+++ Provided information
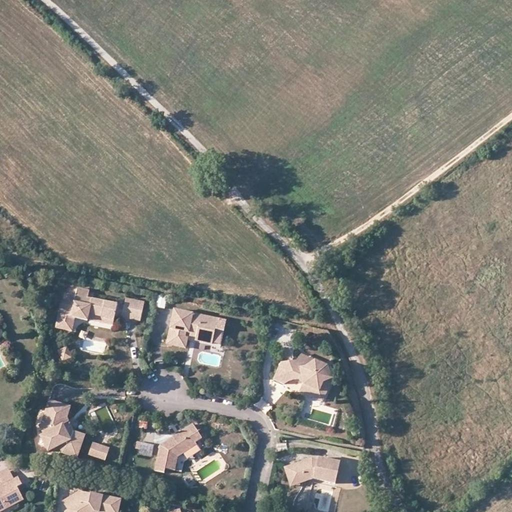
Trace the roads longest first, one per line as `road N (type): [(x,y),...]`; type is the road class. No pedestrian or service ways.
road 1 (residential): [(403,511),(384,487),(355,359),(300,262),(160,110),(41,0)]
road 2 (track): [(300,262),(398,202),(511,115)]
road 3 (residential): [(253,511),(266,440),(248,416),(165,396)]
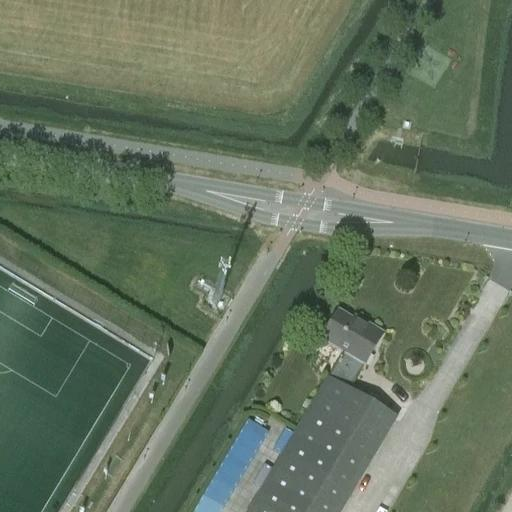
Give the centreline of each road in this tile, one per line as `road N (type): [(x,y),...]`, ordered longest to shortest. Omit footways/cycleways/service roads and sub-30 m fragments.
road 1 (residential): [(203,190),(0,156)]
road 2 (residential): [(203,190),(259,216),(330,227),(371,222)]
road 3 (residential): [(371,222),(272,195),(203,190)]
road 4 (residential): [(371,222),(511,239)]
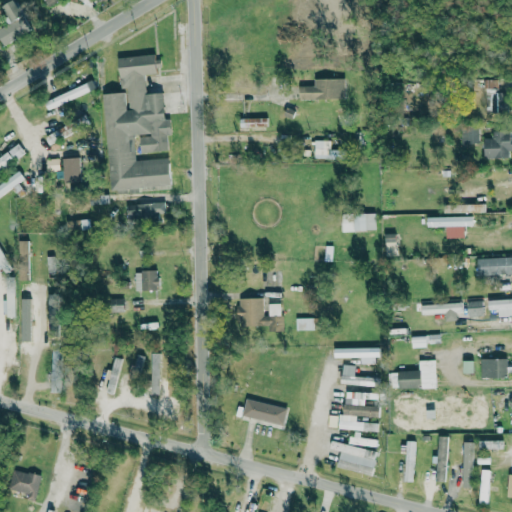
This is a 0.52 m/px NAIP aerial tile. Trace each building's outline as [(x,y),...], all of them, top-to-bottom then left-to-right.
[(0,41),(3,46),(31,30),(14,0),(11,0),(0,6),(9,23),(0,28),(0,41)] [(110,191),(170,186),(167,158),(135,161),(134,151),(130,152),(128,136),(138,135),(140,153),(170,150),(167,120),(164,120),(161,93),(145,94),(144,76),(158,74),(156,54),(117,57),(120,92),(102,93),(110,191)] [(344,99),(343,79),(313,79),(313,86),(299,86),(299,100),(344,99)] [(497,79),(484,79),(485,113),(507,113),(506,92),(498,92),(497,79)] [(294,111),(286,107),(283,115),(291,119),(294,111)] [(239,118),(240,128),(267,127),(267,118),(239,118)] [(478,143),(478,124),(460,124),(461,143),(478,143)] [(483,138),(484,158),(511,157),(511,131),(492,131),(492,137),(483,138)] [(314,158),(331,158),(332,141),(314,140),(314,158)] [(8,149),(14,159),(24,154),(18,144),(8,149)] [(0,169),(13,162),(8,154),(0,158),(0,169)] [(45,159),(46,171),(59,170),(58,158),(45,159)] [(63,184),(79,183),(78,158),(62,158),(63,184)] [(0,195),(24,179),(18,171),(0,183),(0,195)] [(165,217),(163,201),(125,206),(127,222),(165,217)] [(341,231),(376,230),(375,213),(341,215),(341,231)] [(472,216),(427,217),(427,227),(446,226),(446,238),(463,237),(463,225),(472,225),(472,216)] [(84,220),(65,221),(66,231),(85,230),(84,220)] [(385,253),(396,253),(395,233),(384,234),(385,253)] [(28,278),(28,241),(19,241),(18,278),(28,278)] [(511,257),(477,258),(478,275),(511,274),(511,257)] [(135,290),(157,290),(157,271),(134,271),(135,290)] [(123,298),(109,299),(109,311),(123,311),(123,298)] [(268,326),(268,331),(281,331),(281,304),(268,304),(269,315),(262,315),(262,298),(237,298),(237,326),(268,326)] [(498,316),(511,315),(511,298),(488,299),(488,310),(498,309),(498,316)] [(483,316),(482,300),(467,301),(468,317),(483,316)] [(421,305),(421,315),(445,313),(445,321),(456,320),(456,313),(462,312),(461,302),(421,305)] [(314,329),(314,317),(296,318),(296,330),(314,329)] [(15,327),(5,327),(4,373),(14,373),(15,327)] [(426,336),(411,336),(411,347),(426,347),(426,336)] [(361,357),(361,363),(375,362),(375,348),(344,349),(344,357),(361,357)] [(160,394),(161,353),(151,353),(150,393),(160,394)] [(58,358),(57,354),(51,354),(52,370),(60,370),(60,358),(58,358)] [(436,387),(435,359),(418,360),(419,371),(388,372),(388,389),(436,387)] [(480,378),(507,377),(507,372),(511,372),(511,359),(480,360),(480,378)] [(463,373),(473,373),(473,361),(463,361),(463,373)] [(137,380),(140,365),(130,363),(127,378),(137,380)] [(341,384),(375,385),(375,377),(354,376),(354,365),(342,364),(341,384)] [(340,429),(377,431),(378,423),(356,422),(357,416),(378,417),(379,406),(364,405),(364,396),(359,395),(359,392),(343,391),(340,429)] [(241,415),(283,426),(287,408),(246,398),(241,415)] [(351,445),(375,446),(375,439),(359,438),(360,431),(351,431),(351,445)] [(446,482),(447,436),(437,436),(436,482),(446,482)] [(502,440),(478,441),(478,449),(502,448),(502,440)] [(336,467),(371,475),(376,451),(336,442),(335,448),(340,449),(336,467)] [(462,488),(472,488),(473,442),(463,442),(462,488)] [(403,482),(413,482),(414,443),(404,443),(403,482)] [(8,491),(36,496),(39,474),(12,470),(8,491)] [(480,504),(488,504),(489,470),(480,470),(480,504)]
++++++
- **Exercise directions**
Render every line of the items above as a JSON list of strings, one string per line, with blank lines omitted. Leave the pictures out of the list.

- **Written response**
[
  "Trace the roads longest first, one per line as `road N (type): [(x,y),...]`; type is the road class. No pedestrian or service ways.",
  "road 1 (residential): [(403,511),(384,487),(355,359),(300,262),(160,110),(41,0)]",
  "road 2 (track): [(300,262),(398,202),(511,115)]",
  "road 3 (residential): [(253,511),(266,440),(248,416),(165,396)]",
  "Give the centreline of each road in this tile, one per line as `road N (type): [(x,y),...]`, ordered longest to shortest. Omit footways/cycleways/service roads and sub-30 m fragments.",
  "road 1 (residential): [(203,190),(0,156)]",
  "road 2 (residential): [(203,190),(259,216),(330,227),(371,222)]",
  "road 3 (residential): [(371,222),(272,195),(203,190)]",
  "road 4 (residential): [(371,222),(511,239)]",
  "This is a 0.52 m/px NAIP aerial tile. Trace each building's outline as [(x,y),...], all of them, top-to-bottom then left-to-right.",
  "[(0,41),(3,46),(31,30),(14,0),(11,0),(0,6),(9,23),(0,28),(0,41)] [(110,191),(170,186),(167,158),(135,161),(134,151),(130,152),(128,136),(138,135),(140,153),(170,150),(167,120),(164,120),(161,93),(145,94),(144,76),(158,74),(156,54),(117,57),(120,92),(102,93),(110,191)] [(344,99),(343,79),(313,79),(313,86),(299,86),(299,100),(344,99)] [(497,79),(484,79),(485,113),(507,113),(506,92),(498,92),(497,79)] [(294,111),(286,107),(283,115),(291,119),(294,111)] [(239,118),(240,128),(267,127),(267,118),(239,118)] [(478,143),(478,124),(460,124),(461,143),(478,143)] [(483,138),(484,158),(511,157),(511,131),(492,131),(492,137),(483,138)] [(314,158),(331,158),(332,141),(314,140),(314,158)] [(8,149),(14,159),(24,154),(18,144),(8,149)] [(0,169),(13,162),(8,154),(0,158),(0,169)] [(45,159),(46,171),(59,170),(58,158),(45,159)] [(63,184),(79,183),(78,158),(62,158),(63,184)] [(0,195),(24,179),(18,171),(0,183),(0,195)] [(165,217),(163,201),(125,206),(127,222),(165,217)] [(341,231),(376,230),(375,213),(341,215),(341,231)] [(472,216),(427,217),(427,227),(446,226),(446,238),(463,237),(463,225),(472,225),(472,216)] [(84,220),(65,221),(66,231),(85,230),(84,220)] [(385,253),(396,253),(395,233),(384,234),(385,253)] [(28,278),(28,241),(19,241),(18,278),(28,278)] [(511,257),(477,258),(478,275),(511,274),(511,257)] [(135,290),(157,290),(157,271),(134,271),(135,290)] [(123,298),(109,299),(109,311),(123,311),(123,298)] [(268,326),(268,331),(281,331),(281,304),(268,304),(269,315),(262,315),(262,298),(237,298),(237,326),(268,326)] [(498,316),(511,315),(511,298),(488,299),(488,310),(498,309),(498,316)] [(483,316),(482,300),(467,301),(468,317),(483,316)] [(421,305),(421,315),(445,313),(445,321),(456,320),(456,313),(462,312),(461,302),(421,305)] [(314,329),(314,317),(296,318),(296,330),(314,329)] [(15,327),(5,327),(4,373),(14,373),(15,327)] [(426,336),(411,336),(411,347),(426,347),(426,336)] [(361,357),(361,363),(375,362),(375,348),(344,349),(344,357),(361,357)] [(160,394),(161,353),(151,353),(150,393),(160,394)] [(58,358),(57,354),(51,354),(52,370),(60,370),(60,358),(58,358)] [(436,387),(435,359),(418,360),(419,371),(388,372),(388,389),(436,387)] [(480,378),(507,377),(507,372),(511,372),(511,359),(480,360),(480,378)] [(463,373),(473,373),(473,361),(463,361),(463,373)] [(137,380),(140,365),(130,363),(127,378),(137,380)] [(341,384),(375,385),(375,377),(354,376),(354,365),(342,364),(341,384)] [(340,429),(377,431),(378,423),(356,422),(357,416),(378,417),(379,406),(364,405),(364,396),(359,395),(359,392),(343,391),(340,429)] [(241,415),(283,426),(287,408),(246,398),(241,415)] [(351,445),(375,446),(375,439),(359,438),(360,431),(351,431),(351,445)] [(446,482),(447,436),(437,436),(436,482),(446,482)] [(502,440),(478,441),(478,449),(502,448),(502,440)] [(336,467),(371,475),(376,451),(336,442),(335,448),(340,449),(336,467)] [(462,488),(472,488),(473,442),(463,442),(462,488)] [(403,482),(413,482),(414,443),(404,443),(403,482)] [(8,491),(36,496),(39,474),(12,470),(8,491)] [(480,504),(488,504),(489,470),(480,470),(480,504)]"
]